-- Given entries --
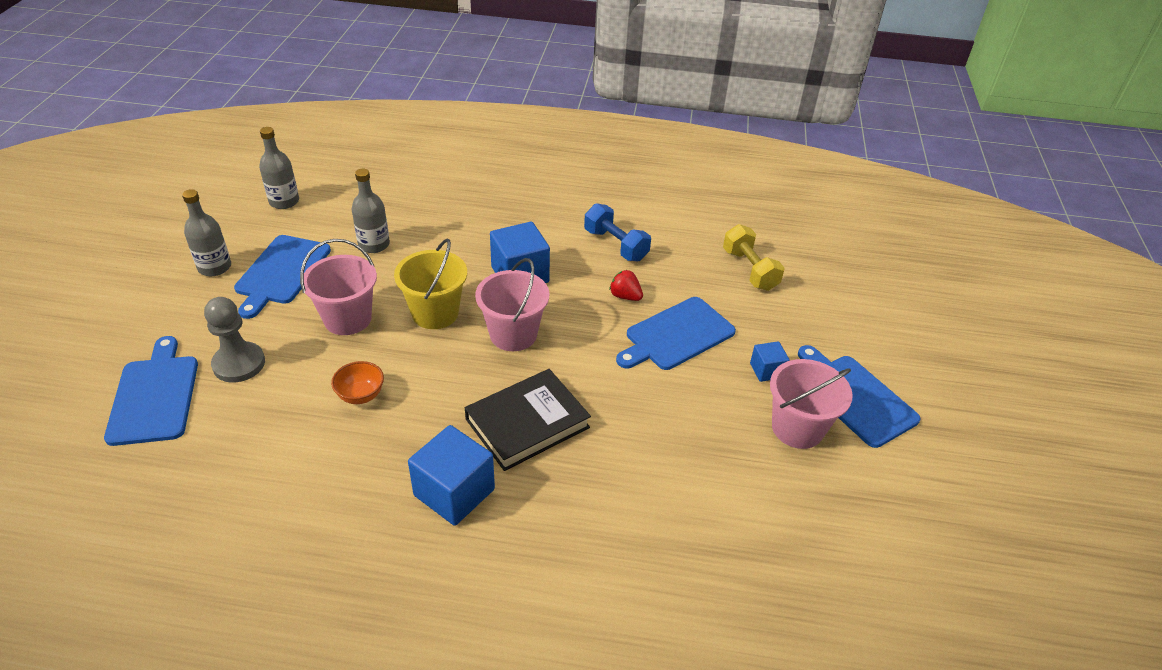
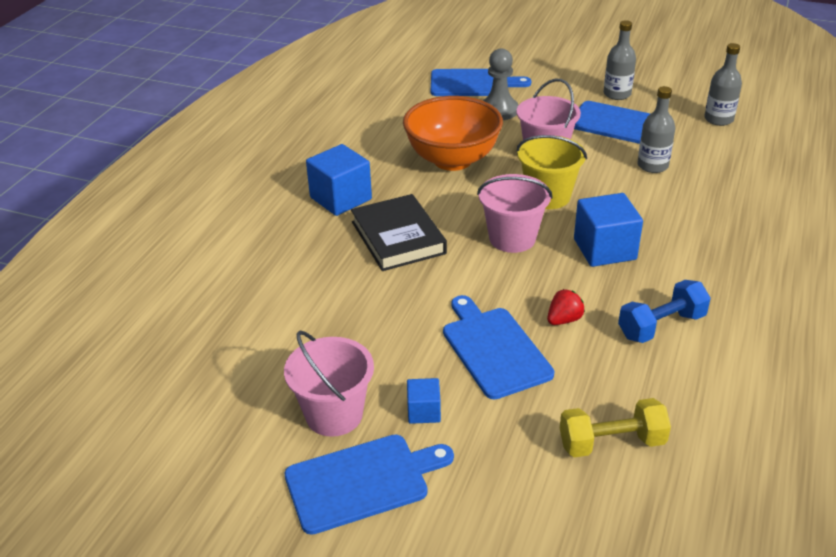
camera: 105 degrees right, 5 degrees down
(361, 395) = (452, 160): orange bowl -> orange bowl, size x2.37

* * *

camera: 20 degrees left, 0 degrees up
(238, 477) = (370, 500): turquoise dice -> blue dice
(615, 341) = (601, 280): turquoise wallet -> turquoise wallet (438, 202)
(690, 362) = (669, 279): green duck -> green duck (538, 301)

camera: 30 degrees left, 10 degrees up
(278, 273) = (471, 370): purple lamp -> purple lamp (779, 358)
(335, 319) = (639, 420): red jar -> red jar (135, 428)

-- Task instructions --
In the listing above, find the line containing "(278, 273) = (471, 370): purple" and the line containing "(335, 319) = (639, 420): red". Output them and every line between, exactly, and nothing else.

-- Written reply --
(278, 273) = (471, 370): purple lamp -> purple lamp (779, 358)
(335, 319) = (639, 420): red jar -> red jar (135, 428)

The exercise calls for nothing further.